EXERCISE OBJECTIVE ▸
A word-for-word copy of the line containing "GPS1 pin RX: VN -> D18" and every following line to the end of the data below is all the answer should hold.

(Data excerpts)
>>

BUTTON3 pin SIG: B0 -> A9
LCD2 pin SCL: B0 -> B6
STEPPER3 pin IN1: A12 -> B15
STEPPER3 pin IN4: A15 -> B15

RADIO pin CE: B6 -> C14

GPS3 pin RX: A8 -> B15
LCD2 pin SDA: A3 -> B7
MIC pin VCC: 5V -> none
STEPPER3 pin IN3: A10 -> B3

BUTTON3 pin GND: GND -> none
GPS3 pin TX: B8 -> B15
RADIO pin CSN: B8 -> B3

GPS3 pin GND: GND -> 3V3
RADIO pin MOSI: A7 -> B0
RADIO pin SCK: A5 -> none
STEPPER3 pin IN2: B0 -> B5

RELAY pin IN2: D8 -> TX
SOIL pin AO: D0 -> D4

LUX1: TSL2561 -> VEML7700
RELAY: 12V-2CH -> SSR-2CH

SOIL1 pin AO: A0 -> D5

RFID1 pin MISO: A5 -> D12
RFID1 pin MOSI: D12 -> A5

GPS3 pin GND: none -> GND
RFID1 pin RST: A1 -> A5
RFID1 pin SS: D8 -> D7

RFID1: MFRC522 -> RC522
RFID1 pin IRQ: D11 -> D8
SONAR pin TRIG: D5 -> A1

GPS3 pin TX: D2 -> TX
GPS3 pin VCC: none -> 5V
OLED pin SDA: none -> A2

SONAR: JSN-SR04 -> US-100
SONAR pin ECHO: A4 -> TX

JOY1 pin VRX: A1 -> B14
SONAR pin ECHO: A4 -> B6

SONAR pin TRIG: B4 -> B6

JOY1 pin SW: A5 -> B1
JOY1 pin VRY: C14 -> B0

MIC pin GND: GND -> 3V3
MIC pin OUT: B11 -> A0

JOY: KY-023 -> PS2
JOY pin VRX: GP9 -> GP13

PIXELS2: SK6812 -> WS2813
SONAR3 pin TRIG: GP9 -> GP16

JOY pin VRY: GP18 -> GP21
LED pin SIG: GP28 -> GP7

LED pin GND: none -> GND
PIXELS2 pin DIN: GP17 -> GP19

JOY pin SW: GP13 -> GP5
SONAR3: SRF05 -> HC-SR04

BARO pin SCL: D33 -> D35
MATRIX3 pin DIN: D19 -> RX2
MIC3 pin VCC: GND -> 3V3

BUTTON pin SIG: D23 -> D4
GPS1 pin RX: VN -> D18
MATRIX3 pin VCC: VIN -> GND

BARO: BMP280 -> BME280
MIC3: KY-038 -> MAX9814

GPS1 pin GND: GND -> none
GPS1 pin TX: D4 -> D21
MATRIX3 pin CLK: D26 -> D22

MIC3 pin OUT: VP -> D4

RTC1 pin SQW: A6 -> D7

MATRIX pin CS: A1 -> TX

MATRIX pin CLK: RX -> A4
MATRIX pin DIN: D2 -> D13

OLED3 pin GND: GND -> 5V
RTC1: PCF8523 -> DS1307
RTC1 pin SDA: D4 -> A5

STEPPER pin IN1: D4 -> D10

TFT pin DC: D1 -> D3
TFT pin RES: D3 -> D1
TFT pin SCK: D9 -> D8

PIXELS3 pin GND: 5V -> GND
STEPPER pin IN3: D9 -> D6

<<

RESPONSE BOX ▸
GPS1 pin RX: VN -> D18
MATRIX3 pin VCC: VIN -> GND

BARO: BMP280 -> BME280
MIC3: KY-038 -> MAX9814

GPS1 pin GND: GND -> none
GPS1 pin TX: D4 -> D21
MATRIX3 pin CLK: D26 -> D22

MIC3 pin OUT: VP -> D4

RTC1 pin SQW: A6 -> D7

MATRIX pin CS: A1 -> TX

MATRIX pin CLK: RX -> A4
MATRIX pin DIN: D2 -> D13

OLED3 pin GND: GND -> 5V
RTC1: PCF8523 -> DS1307
RTC1 pin SDA: D4 -> A5

STEPPER pin IN1: D4 -> D10

TFT pin DC: D1 -> D3
TFT pin RES: D3 -> D1
TFT pin SCK: D9 -> D8

PIXELS3 pin GND: 5V -> GND
STEPPER pin IN3: D9 -> D6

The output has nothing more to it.